▶ Data for processing:

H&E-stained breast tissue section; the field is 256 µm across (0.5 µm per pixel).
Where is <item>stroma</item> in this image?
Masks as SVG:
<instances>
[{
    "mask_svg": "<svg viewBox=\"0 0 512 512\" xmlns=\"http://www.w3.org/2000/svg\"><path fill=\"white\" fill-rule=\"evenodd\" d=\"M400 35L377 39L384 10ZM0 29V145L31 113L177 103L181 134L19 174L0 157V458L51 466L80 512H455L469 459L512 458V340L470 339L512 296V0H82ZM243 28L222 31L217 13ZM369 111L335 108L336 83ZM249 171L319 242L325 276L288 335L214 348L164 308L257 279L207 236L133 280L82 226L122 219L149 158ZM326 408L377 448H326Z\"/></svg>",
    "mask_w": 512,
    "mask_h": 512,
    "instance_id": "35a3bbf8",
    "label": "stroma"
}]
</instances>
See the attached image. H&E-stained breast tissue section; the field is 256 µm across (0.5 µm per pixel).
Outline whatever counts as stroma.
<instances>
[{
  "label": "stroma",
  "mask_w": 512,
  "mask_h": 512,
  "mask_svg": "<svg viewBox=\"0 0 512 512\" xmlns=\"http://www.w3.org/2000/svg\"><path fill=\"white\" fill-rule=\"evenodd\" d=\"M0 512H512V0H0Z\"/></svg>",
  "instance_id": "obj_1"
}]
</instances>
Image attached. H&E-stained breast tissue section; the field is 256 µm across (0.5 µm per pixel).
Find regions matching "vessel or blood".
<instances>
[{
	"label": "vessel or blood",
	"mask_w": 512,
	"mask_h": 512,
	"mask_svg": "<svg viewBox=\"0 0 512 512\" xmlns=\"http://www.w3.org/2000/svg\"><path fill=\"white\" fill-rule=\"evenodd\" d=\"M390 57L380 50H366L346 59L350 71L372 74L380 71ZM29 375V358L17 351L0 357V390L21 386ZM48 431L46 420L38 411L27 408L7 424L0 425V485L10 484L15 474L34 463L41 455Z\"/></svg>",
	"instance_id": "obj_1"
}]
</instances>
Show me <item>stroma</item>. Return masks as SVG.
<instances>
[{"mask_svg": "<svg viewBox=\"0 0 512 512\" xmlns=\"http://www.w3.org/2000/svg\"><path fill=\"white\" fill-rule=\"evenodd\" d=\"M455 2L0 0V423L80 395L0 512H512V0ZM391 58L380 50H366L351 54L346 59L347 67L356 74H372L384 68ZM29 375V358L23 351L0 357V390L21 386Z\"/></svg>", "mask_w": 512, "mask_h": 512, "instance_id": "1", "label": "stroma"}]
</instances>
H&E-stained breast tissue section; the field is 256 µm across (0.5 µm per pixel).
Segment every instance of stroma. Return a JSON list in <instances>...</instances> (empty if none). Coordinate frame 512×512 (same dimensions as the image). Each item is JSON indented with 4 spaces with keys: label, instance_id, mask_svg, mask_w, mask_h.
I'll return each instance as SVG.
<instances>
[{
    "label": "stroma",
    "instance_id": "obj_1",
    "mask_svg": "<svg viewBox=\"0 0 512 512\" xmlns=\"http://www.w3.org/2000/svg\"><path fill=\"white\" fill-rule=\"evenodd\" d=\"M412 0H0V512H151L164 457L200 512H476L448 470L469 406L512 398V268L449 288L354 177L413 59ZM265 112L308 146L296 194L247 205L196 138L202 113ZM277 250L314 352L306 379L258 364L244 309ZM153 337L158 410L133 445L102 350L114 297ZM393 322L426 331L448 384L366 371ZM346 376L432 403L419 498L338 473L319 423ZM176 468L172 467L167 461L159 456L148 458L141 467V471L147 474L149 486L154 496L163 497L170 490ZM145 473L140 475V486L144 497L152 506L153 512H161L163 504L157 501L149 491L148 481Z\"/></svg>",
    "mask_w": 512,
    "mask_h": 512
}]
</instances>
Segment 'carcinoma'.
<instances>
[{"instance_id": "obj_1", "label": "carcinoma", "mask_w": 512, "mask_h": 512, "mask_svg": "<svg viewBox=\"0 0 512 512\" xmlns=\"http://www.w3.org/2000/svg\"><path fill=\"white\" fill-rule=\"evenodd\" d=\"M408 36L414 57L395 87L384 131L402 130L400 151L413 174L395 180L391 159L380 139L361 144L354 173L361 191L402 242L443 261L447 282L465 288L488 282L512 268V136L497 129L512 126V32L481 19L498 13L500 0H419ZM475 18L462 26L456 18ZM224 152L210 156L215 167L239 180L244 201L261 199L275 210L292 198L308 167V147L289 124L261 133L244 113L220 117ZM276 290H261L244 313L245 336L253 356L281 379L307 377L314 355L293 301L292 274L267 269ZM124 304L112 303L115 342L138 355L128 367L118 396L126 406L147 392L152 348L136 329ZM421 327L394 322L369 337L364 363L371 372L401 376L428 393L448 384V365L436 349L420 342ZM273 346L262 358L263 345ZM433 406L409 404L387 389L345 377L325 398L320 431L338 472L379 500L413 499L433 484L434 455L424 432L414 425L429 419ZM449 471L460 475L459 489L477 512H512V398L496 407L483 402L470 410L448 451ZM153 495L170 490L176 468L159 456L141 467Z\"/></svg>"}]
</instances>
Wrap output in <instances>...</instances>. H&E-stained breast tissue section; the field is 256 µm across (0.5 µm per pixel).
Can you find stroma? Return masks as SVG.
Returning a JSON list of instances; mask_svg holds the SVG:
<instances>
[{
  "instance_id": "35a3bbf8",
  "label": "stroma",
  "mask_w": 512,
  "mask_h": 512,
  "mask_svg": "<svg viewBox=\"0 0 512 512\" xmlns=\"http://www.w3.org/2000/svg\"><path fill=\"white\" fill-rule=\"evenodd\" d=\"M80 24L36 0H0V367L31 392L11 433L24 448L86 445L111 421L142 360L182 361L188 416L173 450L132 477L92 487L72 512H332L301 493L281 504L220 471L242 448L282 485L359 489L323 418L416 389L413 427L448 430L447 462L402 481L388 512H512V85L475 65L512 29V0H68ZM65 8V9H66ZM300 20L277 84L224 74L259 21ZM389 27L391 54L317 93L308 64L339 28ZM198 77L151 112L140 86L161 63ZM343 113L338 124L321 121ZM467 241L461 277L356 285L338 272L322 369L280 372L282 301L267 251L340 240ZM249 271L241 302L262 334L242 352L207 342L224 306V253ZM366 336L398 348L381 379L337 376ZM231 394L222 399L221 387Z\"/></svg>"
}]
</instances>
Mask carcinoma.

▶ Directions for this task: From the records above, pick out and copy each line holding the word "section".

▶ Exercise response:
H&E-stained breast tissue section; the field is 256 µm across (0.5 µm per pixel).
See the attached image. H&E-stained breast tissue section; the field is 256 µm across (0.5 µm per pixel).
Image attached. H&E-stained breast tissue section; the field is 256 µm across (0.5 µm per pixel).
H&E-stained breast tissue section; the field is 256 µm across (0.5 µm per pixel).
Wrap output in <instances>...</instances>. H&E-stained breast tissue section; the field is 256 µm across (0.5 µm per pixel).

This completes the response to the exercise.